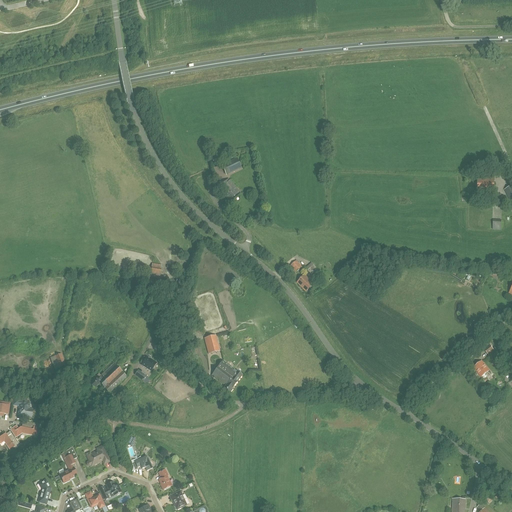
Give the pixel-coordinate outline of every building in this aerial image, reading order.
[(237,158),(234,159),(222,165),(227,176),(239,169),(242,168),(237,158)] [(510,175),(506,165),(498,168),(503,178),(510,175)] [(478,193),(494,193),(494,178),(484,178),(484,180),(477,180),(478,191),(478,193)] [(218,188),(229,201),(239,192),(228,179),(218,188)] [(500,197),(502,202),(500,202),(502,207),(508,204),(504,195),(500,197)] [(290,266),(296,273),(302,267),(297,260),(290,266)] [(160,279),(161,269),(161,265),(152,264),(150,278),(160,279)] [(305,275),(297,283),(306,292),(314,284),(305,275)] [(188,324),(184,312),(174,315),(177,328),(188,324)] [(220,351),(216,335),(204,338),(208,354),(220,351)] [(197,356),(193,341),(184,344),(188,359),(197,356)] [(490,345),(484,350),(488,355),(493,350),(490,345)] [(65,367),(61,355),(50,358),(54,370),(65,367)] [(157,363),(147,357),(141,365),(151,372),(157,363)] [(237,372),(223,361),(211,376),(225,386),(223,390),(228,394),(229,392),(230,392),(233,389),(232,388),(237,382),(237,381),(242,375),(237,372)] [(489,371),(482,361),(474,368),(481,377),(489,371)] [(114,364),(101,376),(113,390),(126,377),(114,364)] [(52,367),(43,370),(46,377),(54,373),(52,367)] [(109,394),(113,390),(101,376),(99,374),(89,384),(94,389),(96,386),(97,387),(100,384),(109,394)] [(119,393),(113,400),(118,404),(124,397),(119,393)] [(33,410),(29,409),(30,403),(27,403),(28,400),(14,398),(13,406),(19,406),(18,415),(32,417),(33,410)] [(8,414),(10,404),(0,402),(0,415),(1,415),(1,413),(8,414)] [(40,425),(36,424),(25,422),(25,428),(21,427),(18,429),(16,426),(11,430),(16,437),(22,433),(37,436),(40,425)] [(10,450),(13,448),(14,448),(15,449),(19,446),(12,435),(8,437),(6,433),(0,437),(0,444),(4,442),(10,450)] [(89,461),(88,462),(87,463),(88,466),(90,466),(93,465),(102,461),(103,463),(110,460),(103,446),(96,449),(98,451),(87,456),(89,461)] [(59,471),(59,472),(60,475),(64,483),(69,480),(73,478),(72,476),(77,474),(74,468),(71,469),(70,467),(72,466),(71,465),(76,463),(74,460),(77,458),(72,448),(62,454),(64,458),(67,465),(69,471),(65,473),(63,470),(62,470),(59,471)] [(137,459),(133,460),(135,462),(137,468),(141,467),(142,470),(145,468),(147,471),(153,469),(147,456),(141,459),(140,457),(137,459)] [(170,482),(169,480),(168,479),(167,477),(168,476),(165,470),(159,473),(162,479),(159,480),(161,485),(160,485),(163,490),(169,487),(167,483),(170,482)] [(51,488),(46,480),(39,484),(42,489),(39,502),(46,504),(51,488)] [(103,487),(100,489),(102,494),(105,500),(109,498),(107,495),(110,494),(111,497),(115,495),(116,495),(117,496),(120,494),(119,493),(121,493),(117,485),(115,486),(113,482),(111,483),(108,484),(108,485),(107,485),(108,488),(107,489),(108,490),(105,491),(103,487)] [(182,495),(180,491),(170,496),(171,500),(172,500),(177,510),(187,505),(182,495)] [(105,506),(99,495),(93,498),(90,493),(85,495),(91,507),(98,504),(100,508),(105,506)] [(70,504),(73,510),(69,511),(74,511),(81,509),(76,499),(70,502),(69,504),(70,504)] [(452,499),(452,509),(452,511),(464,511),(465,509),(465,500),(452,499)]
....................
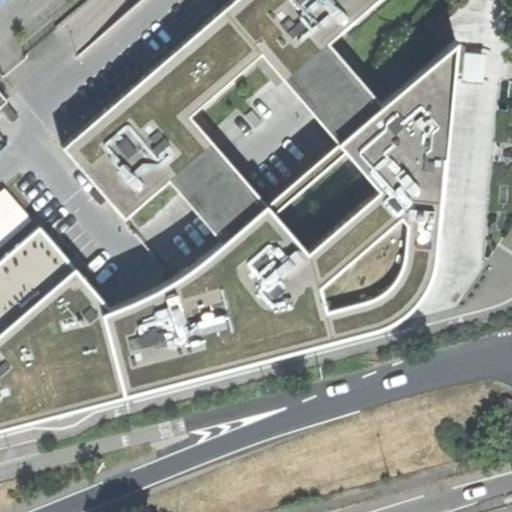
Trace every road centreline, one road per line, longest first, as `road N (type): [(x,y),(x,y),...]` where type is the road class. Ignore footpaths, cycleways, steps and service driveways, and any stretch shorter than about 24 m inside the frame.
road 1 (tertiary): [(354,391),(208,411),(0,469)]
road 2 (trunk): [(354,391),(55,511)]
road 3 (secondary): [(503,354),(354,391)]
....................
▶ _Instructions to follow_:
Duplicate the data between the line holding "Trace every road" and the line holding "road 3 (secondary): [(503,354),(354,391)]", inclusive, with no changes.

▶ _Full answer_:
Trace every road centreline, one road per line, longest first, as `road N (type): [(x,y),(x,y),...]` where type is the road class. Ignore footpaths, cycleways, steps and service driveways, and any stretch shorter than about 24 m inside the frame.
road 1 (tertiary): [(354,391),(208,411),(0,469)]
road 2 (trunk): [(354,391),(55,511)]
road 3 (secondary): [(503,354),(354,391)]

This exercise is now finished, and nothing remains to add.